**Task goal:** Could you reproduce the lines below from the one with "gray circle: (152, 254) -> (151, 219), moved" through the one with "orange cross: (588, 446)"? Keep both ends and add nothing.

Start of Data

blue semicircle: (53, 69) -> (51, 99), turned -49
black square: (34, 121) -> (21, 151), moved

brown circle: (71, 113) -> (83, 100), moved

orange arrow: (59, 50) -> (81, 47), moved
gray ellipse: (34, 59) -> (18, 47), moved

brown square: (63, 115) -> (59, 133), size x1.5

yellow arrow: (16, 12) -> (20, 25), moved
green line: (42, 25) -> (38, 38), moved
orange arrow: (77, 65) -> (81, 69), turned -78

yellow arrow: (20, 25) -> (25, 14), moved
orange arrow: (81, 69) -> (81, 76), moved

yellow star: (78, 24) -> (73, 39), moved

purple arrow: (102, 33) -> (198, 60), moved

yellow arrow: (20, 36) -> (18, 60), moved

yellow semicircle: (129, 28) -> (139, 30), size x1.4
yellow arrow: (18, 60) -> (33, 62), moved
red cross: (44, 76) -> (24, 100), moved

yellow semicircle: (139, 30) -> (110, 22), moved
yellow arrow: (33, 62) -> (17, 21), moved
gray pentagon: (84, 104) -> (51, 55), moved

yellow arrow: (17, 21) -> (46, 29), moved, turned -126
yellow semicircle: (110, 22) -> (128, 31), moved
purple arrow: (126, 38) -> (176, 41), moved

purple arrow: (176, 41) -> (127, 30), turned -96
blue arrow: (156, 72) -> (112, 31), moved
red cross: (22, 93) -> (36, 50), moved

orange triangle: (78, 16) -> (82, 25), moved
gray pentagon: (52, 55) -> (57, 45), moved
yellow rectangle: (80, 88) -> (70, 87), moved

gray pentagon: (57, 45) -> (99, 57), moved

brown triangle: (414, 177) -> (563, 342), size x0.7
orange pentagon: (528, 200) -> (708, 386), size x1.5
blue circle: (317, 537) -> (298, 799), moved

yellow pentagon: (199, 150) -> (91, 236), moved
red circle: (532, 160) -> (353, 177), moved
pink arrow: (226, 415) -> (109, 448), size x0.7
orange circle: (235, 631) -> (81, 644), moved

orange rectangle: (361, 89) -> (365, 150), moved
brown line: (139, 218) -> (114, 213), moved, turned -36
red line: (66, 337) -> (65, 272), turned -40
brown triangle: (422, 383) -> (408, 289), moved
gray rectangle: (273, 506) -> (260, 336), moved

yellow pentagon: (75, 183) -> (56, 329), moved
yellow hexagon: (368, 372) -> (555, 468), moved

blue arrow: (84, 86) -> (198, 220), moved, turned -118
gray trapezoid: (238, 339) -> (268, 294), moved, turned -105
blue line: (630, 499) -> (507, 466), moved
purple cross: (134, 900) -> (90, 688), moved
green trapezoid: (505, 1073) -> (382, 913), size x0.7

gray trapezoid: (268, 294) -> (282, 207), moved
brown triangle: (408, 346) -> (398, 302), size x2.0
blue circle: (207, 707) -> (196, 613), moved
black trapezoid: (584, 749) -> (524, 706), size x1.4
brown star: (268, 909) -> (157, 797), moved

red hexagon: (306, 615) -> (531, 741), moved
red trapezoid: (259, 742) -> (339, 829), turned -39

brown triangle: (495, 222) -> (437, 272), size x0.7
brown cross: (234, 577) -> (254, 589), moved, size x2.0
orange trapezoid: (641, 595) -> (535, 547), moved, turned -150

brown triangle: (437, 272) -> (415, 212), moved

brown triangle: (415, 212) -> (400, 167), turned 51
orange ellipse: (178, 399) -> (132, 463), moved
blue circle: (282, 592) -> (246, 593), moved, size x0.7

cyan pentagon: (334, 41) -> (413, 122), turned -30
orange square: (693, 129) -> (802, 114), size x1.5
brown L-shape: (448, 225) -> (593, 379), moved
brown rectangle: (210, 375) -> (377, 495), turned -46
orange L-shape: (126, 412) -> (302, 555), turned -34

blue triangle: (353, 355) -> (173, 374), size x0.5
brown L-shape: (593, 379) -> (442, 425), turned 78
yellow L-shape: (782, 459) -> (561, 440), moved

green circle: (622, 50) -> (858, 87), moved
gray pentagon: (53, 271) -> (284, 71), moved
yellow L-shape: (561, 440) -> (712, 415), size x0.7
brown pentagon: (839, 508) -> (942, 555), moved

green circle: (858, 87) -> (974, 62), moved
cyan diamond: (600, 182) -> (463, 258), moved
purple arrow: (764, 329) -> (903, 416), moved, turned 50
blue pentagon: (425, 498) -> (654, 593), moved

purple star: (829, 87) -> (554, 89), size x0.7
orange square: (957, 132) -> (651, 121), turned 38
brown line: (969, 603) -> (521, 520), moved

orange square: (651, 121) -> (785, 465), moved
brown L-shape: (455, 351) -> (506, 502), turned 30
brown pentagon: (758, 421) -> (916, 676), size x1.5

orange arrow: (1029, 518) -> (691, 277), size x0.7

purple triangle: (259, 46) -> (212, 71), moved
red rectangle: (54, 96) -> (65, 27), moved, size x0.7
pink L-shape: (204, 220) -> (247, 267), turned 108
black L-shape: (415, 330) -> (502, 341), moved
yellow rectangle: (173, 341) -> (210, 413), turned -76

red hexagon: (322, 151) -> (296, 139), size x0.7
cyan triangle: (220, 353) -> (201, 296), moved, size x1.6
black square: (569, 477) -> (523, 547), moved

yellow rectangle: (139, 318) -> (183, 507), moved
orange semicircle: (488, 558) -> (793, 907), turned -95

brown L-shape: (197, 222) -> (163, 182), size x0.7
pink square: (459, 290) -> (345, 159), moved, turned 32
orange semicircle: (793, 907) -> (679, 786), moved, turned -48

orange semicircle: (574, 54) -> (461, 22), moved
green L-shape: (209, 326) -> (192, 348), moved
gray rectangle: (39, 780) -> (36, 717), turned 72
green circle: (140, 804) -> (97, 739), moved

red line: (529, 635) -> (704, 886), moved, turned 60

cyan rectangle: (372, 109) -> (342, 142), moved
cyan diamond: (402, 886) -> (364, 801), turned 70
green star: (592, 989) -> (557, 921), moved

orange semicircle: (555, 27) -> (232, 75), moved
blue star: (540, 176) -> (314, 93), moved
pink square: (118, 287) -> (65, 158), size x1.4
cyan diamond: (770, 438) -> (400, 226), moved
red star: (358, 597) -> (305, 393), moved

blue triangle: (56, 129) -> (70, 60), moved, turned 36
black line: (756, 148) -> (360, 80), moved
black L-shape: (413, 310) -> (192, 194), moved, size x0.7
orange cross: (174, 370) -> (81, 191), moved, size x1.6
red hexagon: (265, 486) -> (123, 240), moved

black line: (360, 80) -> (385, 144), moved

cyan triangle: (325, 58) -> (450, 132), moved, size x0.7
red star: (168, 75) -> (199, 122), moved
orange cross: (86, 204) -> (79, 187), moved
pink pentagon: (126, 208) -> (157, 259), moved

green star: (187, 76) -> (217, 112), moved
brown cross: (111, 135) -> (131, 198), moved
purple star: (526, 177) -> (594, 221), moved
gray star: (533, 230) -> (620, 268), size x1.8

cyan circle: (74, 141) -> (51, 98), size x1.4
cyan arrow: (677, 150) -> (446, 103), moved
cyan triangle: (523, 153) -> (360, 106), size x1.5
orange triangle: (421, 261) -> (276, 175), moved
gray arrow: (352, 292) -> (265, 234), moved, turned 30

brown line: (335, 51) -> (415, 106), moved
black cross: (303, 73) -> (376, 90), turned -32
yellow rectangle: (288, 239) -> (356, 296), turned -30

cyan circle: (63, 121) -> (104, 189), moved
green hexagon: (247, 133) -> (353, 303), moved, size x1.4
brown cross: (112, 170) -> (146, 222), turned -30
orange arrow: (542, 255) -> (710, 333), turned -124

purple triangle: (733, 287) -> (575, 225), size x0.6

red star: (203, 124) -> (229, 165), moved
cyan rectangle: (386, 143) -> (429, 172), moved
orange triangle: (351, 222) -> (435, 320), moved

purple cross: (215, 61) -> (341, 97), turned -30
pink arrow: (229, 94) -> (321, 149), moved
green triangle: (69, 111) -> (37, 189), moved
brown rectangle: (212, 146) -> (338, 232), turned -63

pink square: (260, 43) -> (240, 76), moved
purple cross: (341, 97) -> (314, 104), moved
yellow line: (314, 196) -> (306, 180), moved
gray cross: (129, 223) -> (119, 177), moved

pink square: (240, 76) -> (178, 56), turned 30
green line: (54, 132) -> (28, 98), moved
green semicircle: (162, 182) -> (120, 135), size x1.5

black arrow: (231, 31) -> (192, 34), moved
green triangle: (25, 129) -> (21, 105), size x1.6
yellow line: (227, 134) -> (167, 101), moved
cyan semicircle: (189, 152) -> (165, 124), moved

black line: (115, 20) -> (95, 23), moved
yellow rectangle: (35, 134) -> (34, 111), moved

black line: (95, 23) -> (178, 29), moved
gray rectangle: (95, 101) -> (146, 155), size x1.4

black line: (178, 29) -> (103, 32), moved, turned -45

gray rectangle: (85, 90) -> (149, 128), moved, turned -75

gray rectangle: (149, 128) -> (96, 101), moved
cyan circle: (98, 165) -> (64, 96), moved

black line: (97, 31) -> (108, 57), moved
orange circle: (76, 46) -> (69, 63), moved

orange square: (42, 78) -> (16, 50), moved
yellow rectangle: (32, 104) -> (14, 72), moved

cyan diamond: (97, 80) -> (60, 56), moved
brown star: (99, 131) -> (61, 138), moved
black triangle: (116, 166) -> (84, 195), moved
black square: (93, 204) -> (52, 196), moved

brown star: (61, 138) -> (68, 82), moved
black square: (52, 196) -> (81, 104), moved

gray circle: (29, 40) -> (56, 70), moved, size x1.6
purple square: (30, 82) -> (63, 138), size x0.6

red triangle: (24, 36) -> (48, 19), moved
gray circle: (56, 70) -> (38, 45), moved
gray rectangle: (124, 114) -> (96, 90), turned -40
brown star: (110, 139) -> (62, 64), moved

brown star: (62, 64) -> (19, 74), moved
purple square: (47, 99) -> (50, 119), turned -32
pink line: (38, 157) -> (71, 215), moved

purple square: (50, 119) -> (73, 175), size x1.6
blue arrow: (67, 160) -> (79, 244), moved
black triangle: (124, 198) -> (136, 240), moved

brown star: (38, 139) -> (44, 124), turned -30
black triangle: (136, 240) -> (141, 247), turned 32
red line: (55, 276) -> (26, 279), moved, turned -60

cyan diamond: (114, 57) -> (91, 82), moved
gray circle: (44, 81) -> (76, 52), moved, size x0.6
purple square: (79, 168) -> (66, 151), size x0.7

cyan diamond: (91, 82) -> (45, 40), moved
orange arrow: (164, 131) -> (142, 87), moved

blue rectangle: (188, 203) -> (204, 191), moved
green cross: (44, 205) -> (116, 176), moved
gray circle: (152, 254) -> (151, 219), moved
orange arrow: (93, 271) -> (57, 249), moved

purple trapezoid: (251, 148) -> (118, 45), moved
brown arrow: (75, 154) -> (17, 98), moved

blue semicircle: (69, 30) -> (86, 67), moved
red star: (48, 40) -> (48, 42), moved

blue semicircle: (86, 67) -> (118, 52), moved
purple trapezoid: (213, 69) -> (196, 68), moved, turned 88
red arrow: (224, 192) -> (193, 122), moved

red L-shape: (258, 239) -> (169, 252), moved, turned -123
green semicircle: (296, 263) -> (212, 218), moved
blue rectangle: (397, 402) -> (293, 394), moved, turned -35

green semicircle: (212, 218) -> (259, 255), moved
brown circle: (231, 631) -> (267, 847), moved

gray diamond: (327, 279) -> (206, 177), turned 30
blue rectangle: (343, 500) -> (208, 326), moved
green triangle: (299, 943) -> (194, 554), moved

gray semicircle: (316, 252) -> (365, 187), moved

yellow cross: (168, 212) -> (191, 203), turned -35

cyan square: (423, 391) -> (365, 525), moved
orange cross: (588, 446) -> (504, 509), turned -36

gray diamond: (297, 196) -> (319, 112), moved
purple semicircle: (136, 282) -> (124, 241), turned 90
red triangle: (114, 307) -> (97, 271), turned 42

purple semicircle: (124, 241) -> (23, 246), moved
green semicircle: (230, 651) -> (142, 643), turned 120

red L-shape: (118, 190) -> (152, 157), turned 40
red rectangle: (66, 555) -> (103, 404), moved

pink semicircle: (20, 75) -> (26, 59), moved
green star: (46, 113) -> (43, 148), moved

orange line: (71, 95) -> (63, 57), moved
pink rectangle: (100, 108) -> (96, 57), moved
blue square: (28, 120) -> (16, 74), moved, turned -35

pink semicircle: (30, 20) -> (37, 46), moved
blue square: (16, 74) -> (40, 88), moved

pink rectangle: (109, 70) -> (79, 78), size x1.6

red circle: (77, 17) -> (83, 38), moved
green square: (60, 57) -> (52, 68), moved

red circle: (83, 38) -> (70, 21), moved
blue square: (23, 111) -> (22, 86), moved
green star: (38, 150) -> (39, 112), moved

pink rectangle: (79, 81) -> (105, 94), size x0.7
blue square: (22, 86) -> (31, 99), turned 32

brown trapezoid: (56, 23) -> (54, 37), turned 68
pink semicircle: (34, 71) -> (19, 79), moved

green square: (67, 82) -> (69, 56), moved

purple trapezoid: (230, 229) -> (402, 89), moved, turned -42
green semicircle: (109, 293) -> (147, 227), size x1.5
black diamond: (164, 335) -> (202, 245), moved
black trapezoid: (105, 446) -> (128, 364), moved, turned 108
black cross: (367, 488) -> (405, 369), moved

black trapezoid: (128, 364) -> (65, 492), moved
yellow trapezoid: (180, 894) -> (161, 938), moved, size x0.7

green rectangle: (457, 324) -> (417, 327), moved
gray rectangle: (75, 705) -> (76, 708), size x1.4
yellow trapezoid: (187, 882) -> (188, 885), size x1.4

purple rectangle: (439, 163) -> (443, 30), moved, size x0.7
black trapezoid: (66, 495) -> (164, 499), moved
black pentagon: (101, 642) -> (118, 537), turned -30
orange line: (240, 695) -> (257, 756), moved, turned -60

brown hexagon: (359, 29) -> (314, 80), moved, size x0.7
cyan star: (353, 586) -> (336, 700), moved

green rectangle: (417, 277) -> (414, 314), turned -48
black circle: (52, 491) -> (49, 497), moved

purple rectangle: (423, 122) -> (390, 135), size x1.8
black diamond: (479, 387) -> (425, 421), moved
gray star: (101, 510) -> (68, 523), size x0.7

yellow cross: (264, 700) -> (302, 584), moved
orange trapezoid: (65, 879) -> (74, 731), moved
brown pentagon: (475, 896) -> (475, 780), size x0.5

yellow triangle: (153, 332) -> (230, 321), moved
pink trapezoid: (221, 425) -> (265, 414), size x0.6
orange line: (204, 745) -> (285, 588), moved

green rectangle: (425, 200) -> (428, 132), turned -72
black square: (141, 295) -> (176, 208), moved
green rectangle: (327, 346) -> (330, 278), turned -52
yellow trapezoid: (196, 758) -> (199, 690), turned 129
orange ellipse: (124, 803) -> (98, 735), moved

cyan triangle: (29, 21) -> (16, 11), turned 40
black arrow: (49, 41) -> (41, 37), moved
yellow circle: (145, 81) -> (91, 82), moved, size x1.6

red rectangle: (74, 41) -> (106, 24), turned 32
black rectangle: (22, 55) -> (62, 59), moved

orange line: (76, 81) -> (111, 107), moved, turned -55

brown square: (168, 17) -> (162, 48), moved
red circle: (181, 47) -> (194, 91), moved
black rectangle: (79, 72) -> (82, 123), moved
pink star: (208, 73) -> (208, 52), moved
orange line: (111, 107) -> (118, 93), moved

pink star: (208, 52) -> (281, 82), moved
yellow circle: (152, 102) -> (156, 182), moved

End of Data

**Answer for this exercise:**
gray circle: (152, 254) -> (151, 219), moved
orange arrow: (93, 271) -> (57, 249), moved

purple trapezoid: (251, 148) -> (118, 45), moved
brown arrow: (75, 154) -> (17, 98), moved

blue semicircle: (69, 30) -> (86, 67), moved
red star: (48, 40) -> (48, 42), moved

blue semicircle: (86, 67) -> (118, 52), moved
purple trapezoid: (213, 69) -> (196, 68), moved, turned 88
red arrow: (224, 192) -> (193, 122), moved

red L-shape: (258, 239) -> (169, 252), moved, turned -123
green semicircle: (296, 263) -> (212, 218), moved
blue rectangle: (397, 402) -> (293, 394), moved, turned -35

green semicircle: (212, 218) -> (259, 255), moved
brown circle: (231, 631) -> (267, 847), moved

gray diamond: (327, 279) -> (206, 177), turned 30
blue rectangle: (343, 500) -> (208, 326), moved
green triangle: (299, 943) -> (194, 554), moved

gray semicircle: (316, 252) -> (365, 187), moved

yellow cross: (168, 212) -> (191, 203), turned -35

cyan square: (423, 391) -> (365, 525), moved
orange cross: (588, 446) -> (504, 509), turned -36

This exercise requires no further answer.